━━━━━ Record extracts
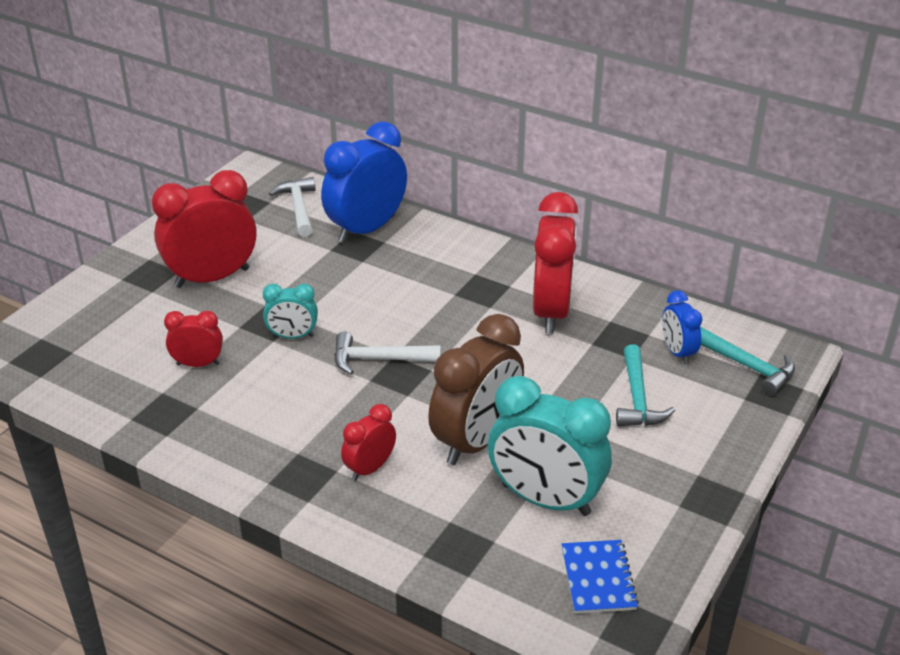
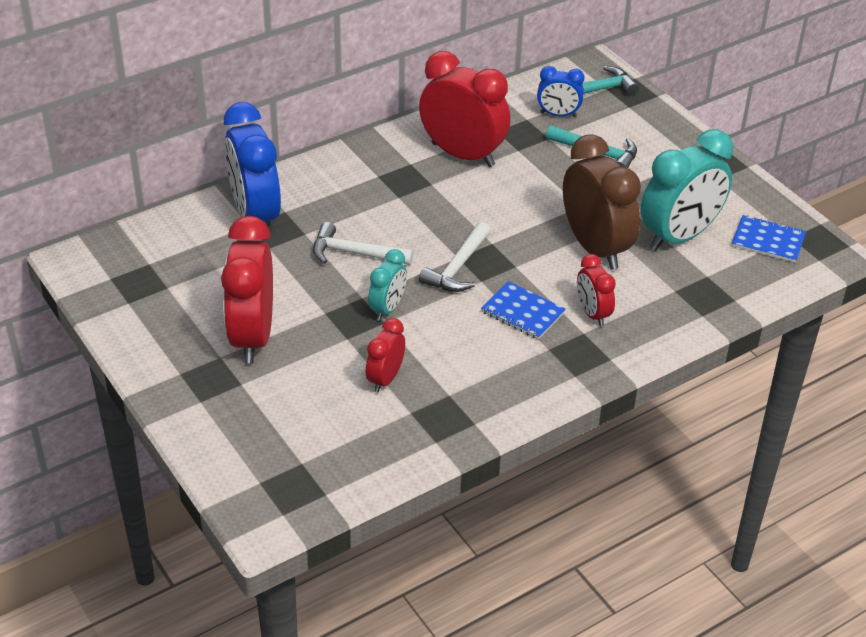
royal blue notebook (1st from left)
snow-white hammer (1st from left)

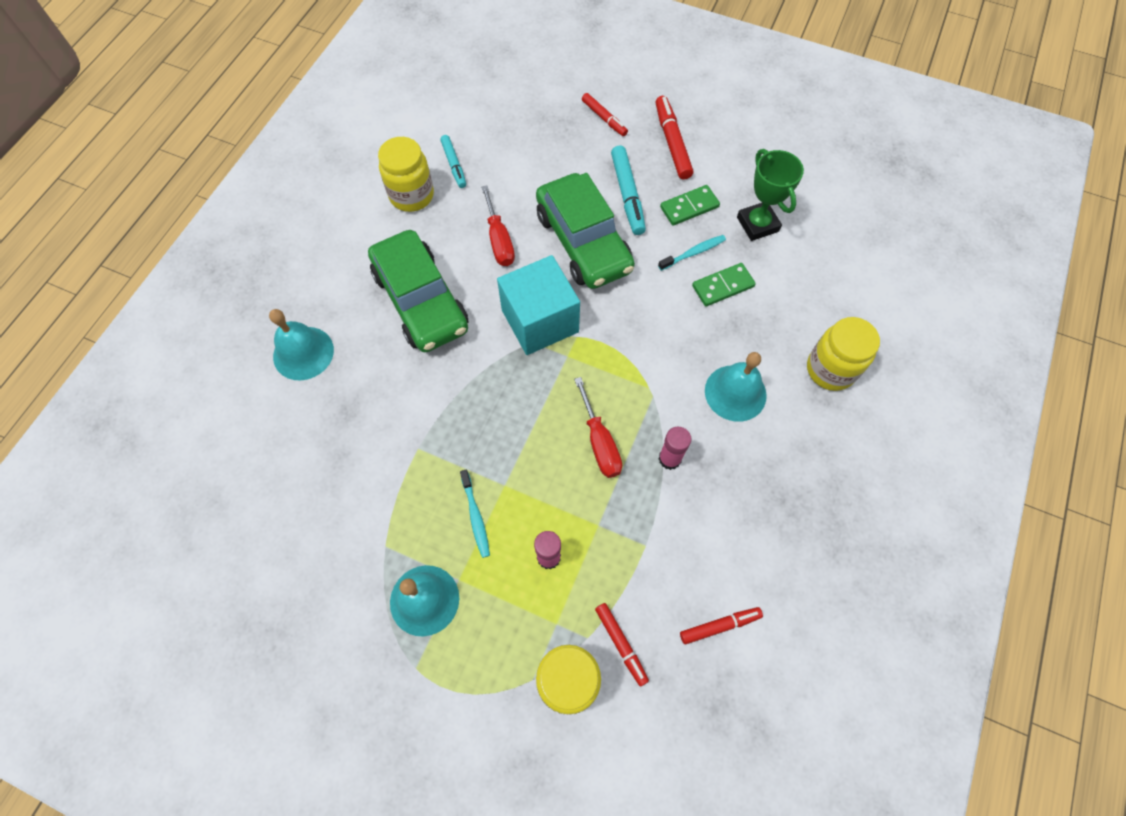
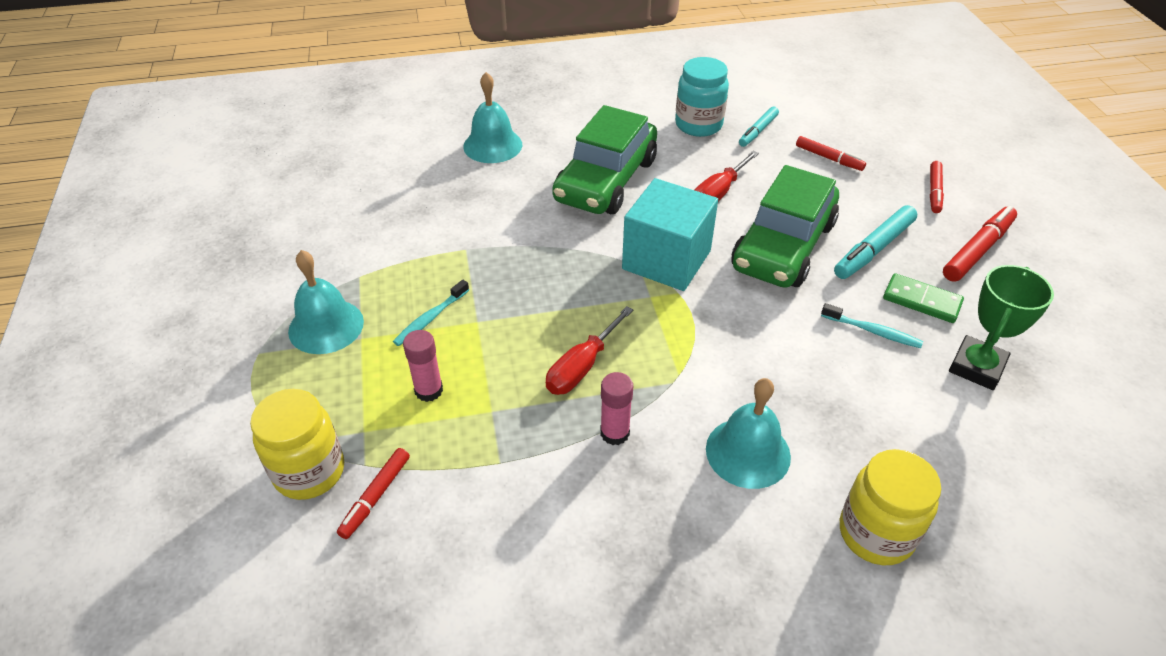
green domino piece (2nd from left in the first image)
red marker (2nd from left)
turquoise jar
━━━━━━━━━━
What you have to do: This exercise calls for the complete listing, returned exactly and without images.

Expected answer:
royal blue notebook (1st from left)
snow-white hammer (1st from left)

green domino piece (2nd from left in the first image)
red marker (2nd from left)
turquoise jar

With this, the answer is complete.